:: Records supplied ::

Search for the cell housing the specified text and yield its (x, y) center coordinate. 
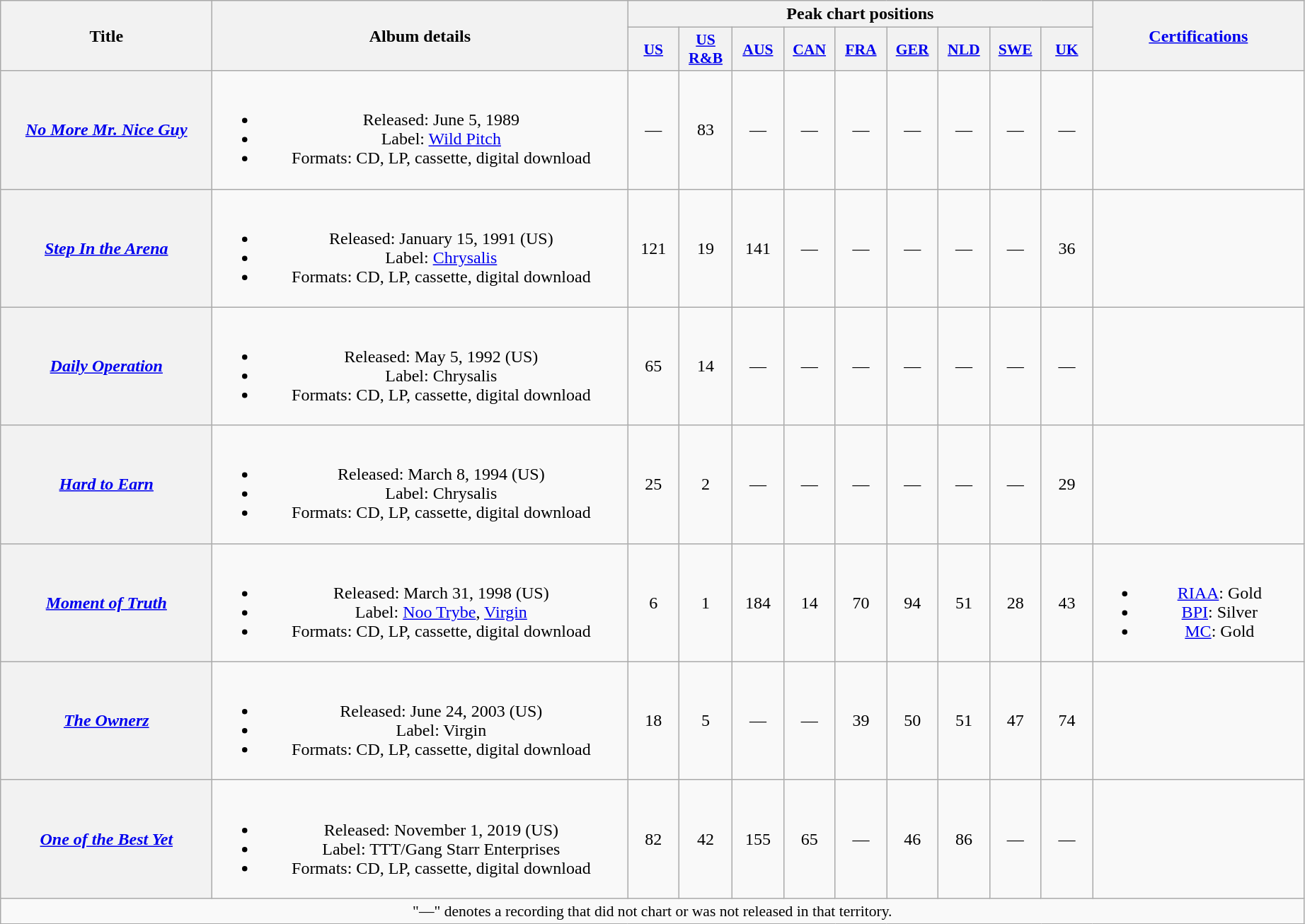
70 (861, 603)
One of the Best Yet (106, 839)
USR&B (706, 50)
25 (654, 484)
Step In the Arena (106, 248)
Released: January 15, 1991 (US)Label: ChrysalisFormats: CD, LP, cassette, digital download (420, 248)
SWE (1015, 50)
No More Mr. Nice Guy (106, 130)
Daily Operation (106, 367)
Released: March 31, 1998 (US)Label: Noo Trybe, VirginFormats: CD, LP, cassette, digital download (420, 603)
5 (706, 720)
50 (913, 720)
47 (1015, 720)
28 (1015, 603)
19 (706, 248)
2 (706, 484)
43 (1067, 603)
AUS (759, 50)
184 (759, 603)
FRA (861, 50)
"—" denotes a recording that did not chart or was not released in that territory. (652, 911)
GER (913, 50)
39 (861, 720)
94 (913, 603)
46 (913, 839)
UK (1067, 50)
121 (654, 248)
141 (759, 248)
Album details (420, 35)
Released: May 5, 1992 (US)Label: ChrysalisFormats: CD, LP, cassette, digital download (420, 367)
CAN (810, 50)
82 (654, 839)
Certifications (1199, 35)
29 (1067, 484)
42 (706, 839)
Released: June 24, 2003 (US)Label: VirginFormats: CD, LP, cassette, digital download (420, 720)
Released: June 5, 1989Label: Wild PitchFormats: CD, LP, cassette, digital download (420, 130)
NLD (964, 50)
The Ownerz (106, 720)
Moment of Truth (106, 603)
Title (106, 35)
86 (964, 839)
36 (1067, 248)
83 (706, 130)
Hard to Earn (106, 484)
Peak chart positions (861, 14)
Released: November 1, 2019 (US)Label: TTT/Gang Starr EnterprisesFormats: CD, LP, cassette, digital download (420, 839)
RIAA: GoldBPI: SilverMC: Gold (1199, 603)
74 (1067, 720)
6 (654, 603)
18 (654, 720)
US (654, 50)
1 (706, 603)
Released: March 8, 1994 (US)Label: ChrysalisFormats: CD, LP, cassette, digital download (420, 484)
155 (759, 839)
Pinpoint the cell where the given text exists, returning its (x, y) midpoint coordinate. 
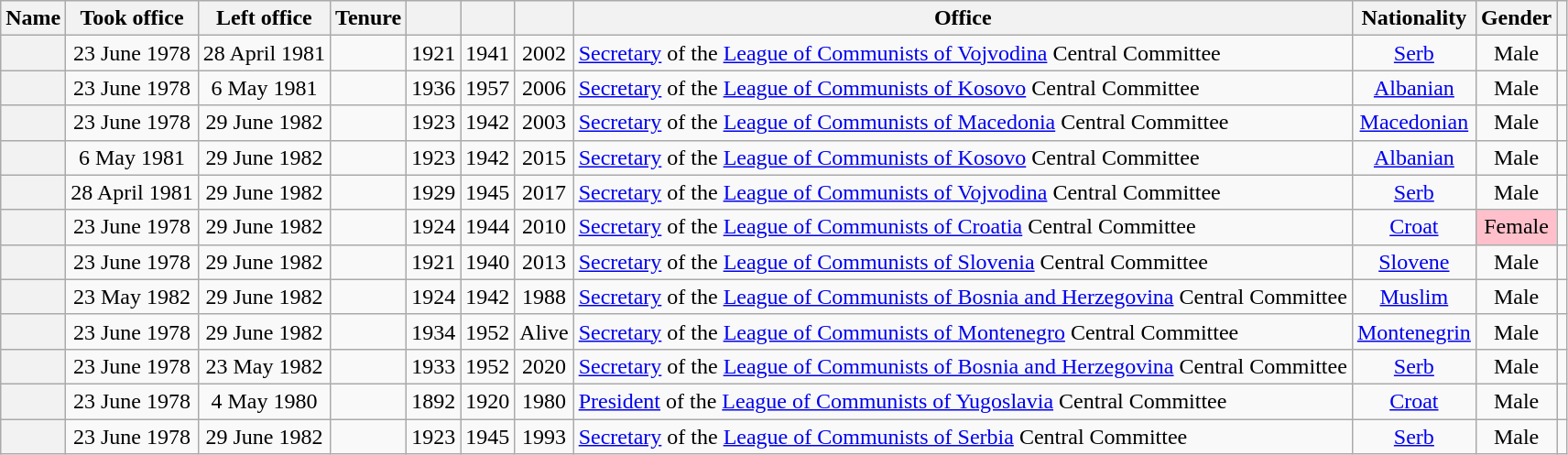
Secretary of the League of Communists of Serbia Central Committee (963, 437)
2010 (544, 227)
Secretary of the League of Communists of Croatia Central Committee (963, 227)
2017 (544, 192)
Alive (544, 332)
Tenure (368, 18)
Nationality (1414, 18)
Female (1516, 227)
Left office (264, 18)
Secretary of the League of Communists of Montenegro Central Committee (963, 332)
2020 (544, 366)
Name (33, 18)
1980 (544, 401)
Muslim (1414, 297)
1993 (544, 437)
2006 (544, 88)
Slovene (1414, 262)
2015 (544, 158)
Secretary of the League of Communists of Slovenia Central Committee (963, 262)
1940 (487, 262)
Secretary of the League of Communists of Macedonia Central Committee (963, 123)
Office (963, 18)
Montenegrin (1414, 332)
1933 (434, 366)
Macedonian (1414, 123)
4 May 1980 (264, 401)
1988 (544, 297)
1941 (487, 53)
1920 (487, 401)
Gender (1516, 18)
2003 (544, 123)
1936 (434, 88)
2013 (544, 262)
1957 (487, 88)
Took office (132, 18)
1929 (434, 192)
President of the League of Communists of Yugoslavia Central Committee (963, 401)
1934 (434, 332)
1892 (434, 401)
1944 (487, 227)
2002 (544, 53)
Scan for the cell matching the given text and deliver its [x, y] coordinate at center. 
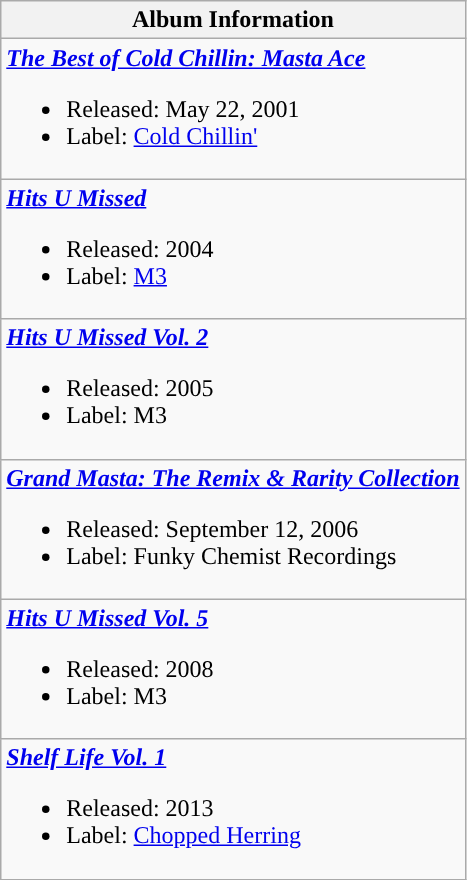
Shelf Life Vol. 1Released: 2013Label: Chopped Herring [233, 809]
Album Information [233, 20]
Hits U Missed Vol. 2Released: 2005Label: M3 [233, 389]
Hits U Missed Vol. 5Released: 2008Label: M3 [233, 669]
Hits U MissedReleased: 2004Label: M3 [233, 249]
Grand Masta: The Remix & Rarity CollectionReleased: September 12, 2006Label: Funky Chemist Recordings [233, 529]
The Best of Cold Chillin: Masta AceReleased: May 22, 2001Label: Cold Chillin' [233, 109]
From the cell containing the given text, extract its center point as [x, y] coordinate. 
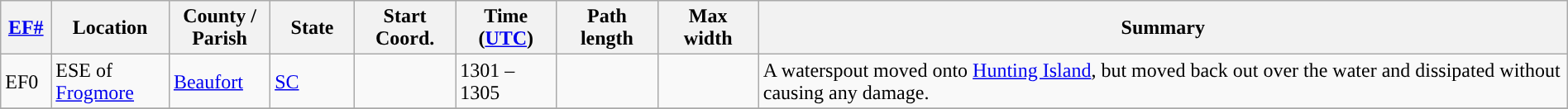
Start Coord. [404, 28]
EF0 [26, 81]
A waterspout moved onto Hunting Island, but moved back out over the water and dissipated without causing any damage. [1163, 81]
ESE of Frogmore [111, 81]
Beaufort [219, 81]
EF# [26, 28]
Summary [1163, 28]
State [313, 28]
County / Parish [219, 28]
1301 – 1305 [506, 81]
SC [313, 81]
Path length [607, 28]
Max width [708, 28]
Location [111, 28]
Time (UTC) [506, 28]
Output the (X, Y) coordinate of the center of the cell containing the given text.  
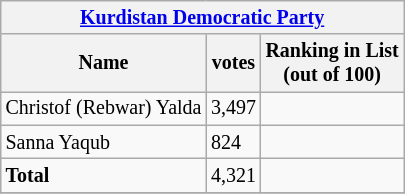
824 (233, 142)
Total (104, 176)
Sanna Yaqub (104, 142)
3,497 (233, 108)
Kurdistan Democratic Party (202, 18)
Ranking in List (out of 100) (332, 62)
Name (104, 62)
votes (233, 62)
4,321 (233, 176)
Christof (Rebwar) Yalda (104, 108)
Locate the cell with the specified text and output its (x, y) center coordinate. 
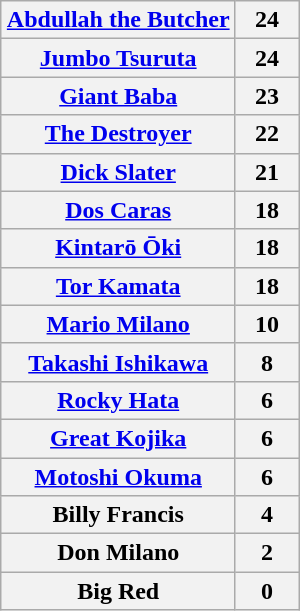
0 (267, 591)
Motoshi Okuma (118, 477)
Dick Slater (118, 172)
Kintarō Ōki (118, 248)
Jumbo Tsuruta (118, 58)
Mario Milano (118, 324)
Takashi Ishikawa (118, 362)
4 (267, 515)
10 (267, 324)
Great Kojika (118, 438)
Giant Baba (118, 96)
The Destroyer (118, 134)
Dos Caras (118, 210)
Rocky Hata (118, 400)
2 (267, 553)
21 (267, 172)
8 (267, 362)
Don Milano (118, 553)
Abdullah the Butcher (118, 20)
23 (267, 96)
Big Red (118, 591)
Tor Kamata (118, 286)
Billy Francis (118, 515)
22 (267, 134)
Extract the (x, y) coordinate from the center of the cell holding the provided text.  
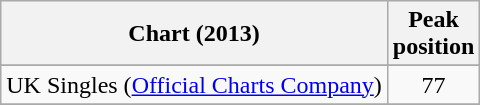
Peakposition (433, 34)
UK Singles (Official Charts Company) (194, 85)
77 (433, 85)
Chart (2013) (194, 34)
Scan for the cell matching the given text and deliver its (X, Y) coordinate at center. 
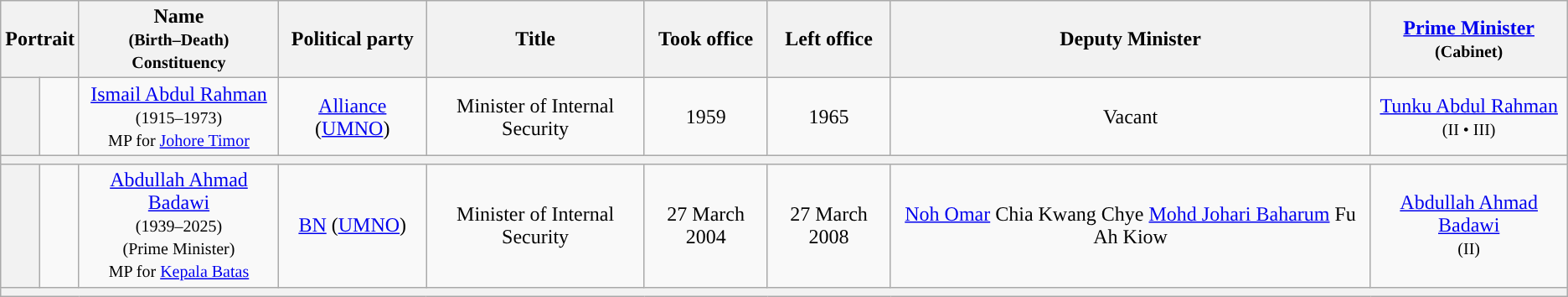
Ismail Abdul Rahman(1915–1973)MP for Johore Timor (178, 116)
Deputy Minister (1131, 39)
1959 (705, 116)
27 March 2004 (705, 225)
Abdullah Ahmad Badawi(II) (1469, 225)
Vacant (1131, 116)
Name(Birth–Death)Constituency (178, 39)
Prime Minister(Cabinet) (1469, 39)
Alliance (UMNO) (353, 116)
Portrait (40, 39)
Took office (705, 39)
Tunku Abdul Rahman(II • III) (1469, 116)
Title (535, 39)
27 March 2008 (829, 225)
Abdullah Ahmad Badawi(1939–2025)(Prime Minister) MP for Kepala Batas (178, 225)
BN (UMNO) (353, 225)
Left office (829, 39)
1965 (829, 116)
Political party (353, 39)
Noh Omar Chia Kwang Chye Mohd Johari Baharum Fu Ah Kiow (1131, 225)
Return (X, Y) of the center of cell containing provided text 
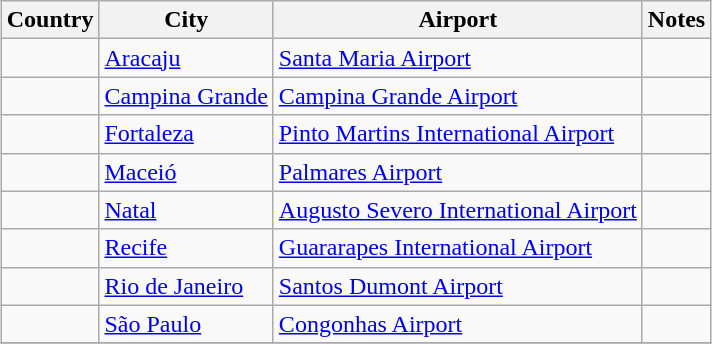
Congonhas Airport (458, 324)
Campina Grande (186, 96)
Guararapes International Airport (458, 248)
Recife (186, 248)
Airport (458, 20)
Notes (676, 20)
Campina Grande Airport (458, 96)
Country (50, 20)
Maceió (186, 172)
Fortaleza (186, 134)
Santa Maria Airport (458, 58)
Palmares Airport (458, 172)
Santos Dumont Airport (458, 286)
Natal (186, 210)
Aracaju (186, 58)
São Paulo (186, 324)
Pinto Martins International Airport (458, 134)
Rio de Janeiro (186, 286)
Augusto Severo International Airport (458, 210)
City (186, 20)
Detect which cell encompasses the target text, then output its [x, y] center coordinate. 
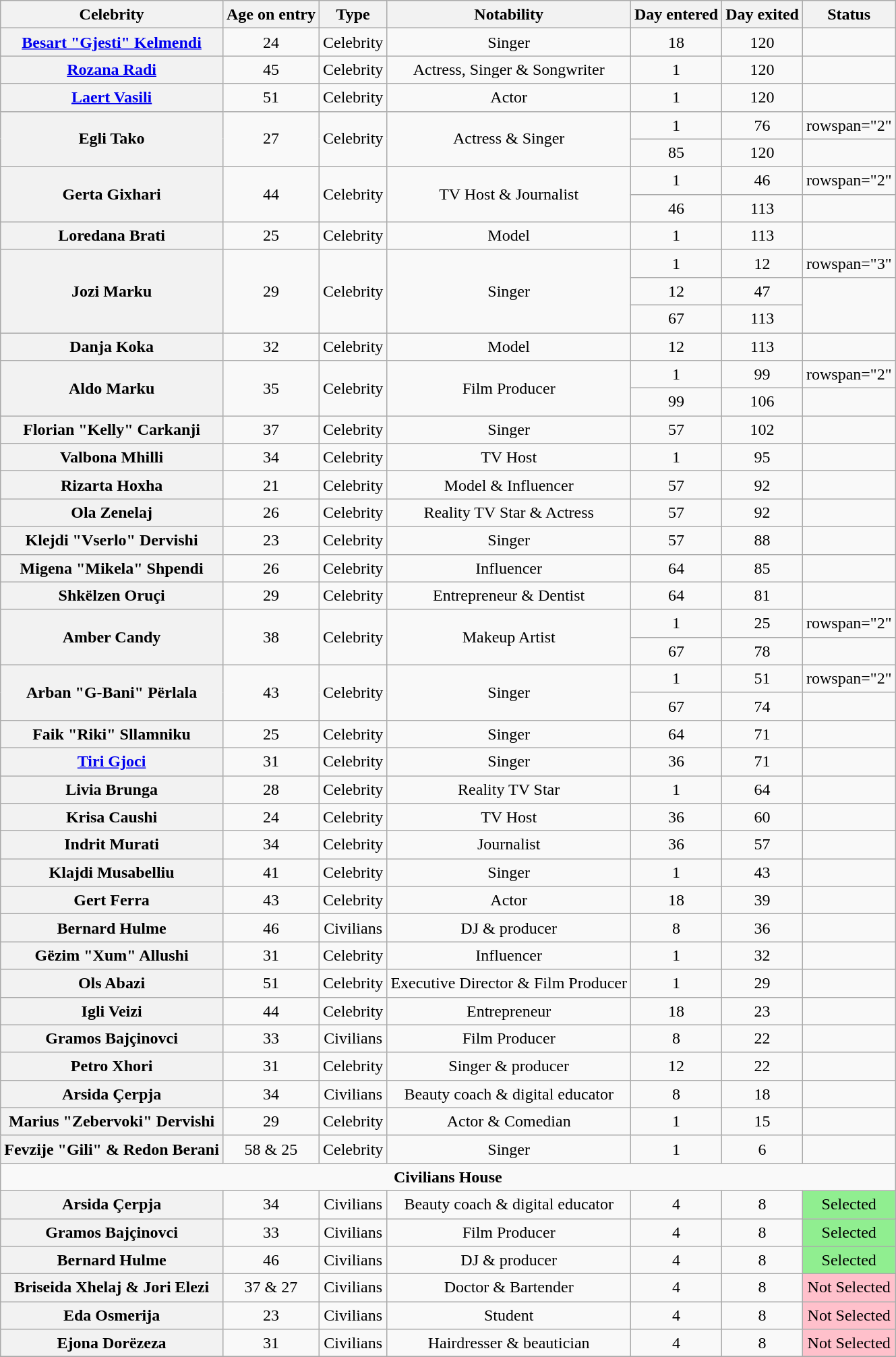
Marius "Zebervoki" Dervishi [112, 1122]
Danja Koka [112, 347]
Shkëlzen Oruçi [112, 596]
37 [271, 430]
Journalist [509, 845]
Besart "Gjesti" Kelmendi [112, 42]
rowspan="3" [849, 263]
Jozi Marku [112, 291]
Entrepreneur [509, 1011]
88 [763, 541]
Status [849, 15]
Doctor & Bartender [509, 1288]
102 [763, 430]
TV Host & Journalist [509, 194]
Civilians House [448, 1177]
Laert Vasili [112, 97]
Egli Tako [112, 139]
Krisa Caushi [112, 817]
21 [271, 485]
Ola Zenelaj [112, 512]
Migena "Mikela" Shpendi [112, 568]
Eda Osmerija [112, 1316]
Gert Ferra [112, 901]
60 [763, 817]
Valbona Mhilli [112, 457]
Igli Veizi [112, 1011]
Singer & producer [509, 1067]
74 [763, 707]
28 [271, 789]
41 [271, 872]
Ejona Dorëzeza [112, 1343]
Notability [509, 15]
Model & Influencer [509, 485]
106 [763, 402]
Reality TV Star & Actress [509, 512]
Executive Director & Film Producer [509, 983]
Fevzije "Gili" & Redon Berani [112, 1149]
78 [763, 651]
Gerta Gixhari [112, 194]
Type [353, 15]
35 [271, 388]
76 [763, 125]
Day entered [676, 15]
Aldo Marku [112, 388]
37 & 27 [271, 1288]
15 [763, 1122]
Petro Xhori [112, 1067]
39 [763, 901]
Loredana Brati [112, 236]
Klejdi "Vserlo" Dervishi [112, 541]
6 [763, 1149]
Actor & Comedian [509, 1122]
Gëzim "Xum" Allushi [112, 956]
Reality TV Star [509, 789]
Tiri Gjoci [112, 762]
47 [763, 291]
58 & 25 [271, 1149]
38 [271, 637]
Entrepreneur & Dentist [509, 596]
Hairdresser & beautician [509, 1343]
Klajdi Musabelliu [112, 872]
Florian "Kelly" Carkanji [112, 430]
Day exited [763, 15]
Actress, Singer & Songwriter [509, 70]
Livia Brunga [112, 789]
Makeup Artist [509, 637]
95 [763, 457]
Indrit Murati [112, 845]
27 [271, 139]
Briseida Xhelaj & Jori Elezi [112, 1288]
Actress & Singer [509, 139]
45 [271, 70]
Student [509, 1316]
Rozana Radi [112, 70]
Ols Abazi [112, 983]
Arban "G-Bani" Përlala [112, 692]
81 [763, 596]
Age on entry [271, 15]
Amber Candy [112, 637]
Rizarta Hoxha [112, 485]
Faik "Riki" Sllamniku [112, 734]
Output the [X, Y] coordinate of the center of the cell containing the given text.  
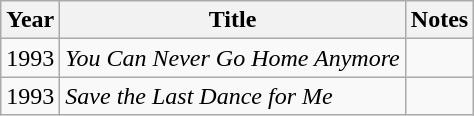
You Can Never Go Home Anymore [232, 58]
Year [30, 20]
Title [232, 20]
Save the Last Dance for Me [232, 96]
Notes [439, 20]
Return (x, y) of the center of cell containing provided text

:::

Return the stretch of entries from the line containing "Dervishi [112, 1122]" through the line containing "Shpendi [112, 568]", reproducing each line verbatim.

Marius "Zebervoki" Dervishi [112, 1122]
Danja Koka [112, 347]
Shkëlzen Oruçi [112, 596]
37 [271, 430]
Journalist [509, 845]
Besart "Gjesti" Kelmendi [112, 42]
rowspan="3" [849, 263]
Jozi Marku [112, 291]
Entrepreneur [509, 1011]
88 [763, 541]
Status [849, 15]
Doctor & Bartender [509, 1288]
102 [763, 430]
TV Host & Journalist [509, 194]
Civilians House [448, 1177]
Laert Vasili [112, 97]
Egli Tako [112, 139]
Krisa Caushi [112, 817]
21 [271, 485]
Ola Zenelaj [112, 512]
Migena "Mikela" Shpendi [112, 568]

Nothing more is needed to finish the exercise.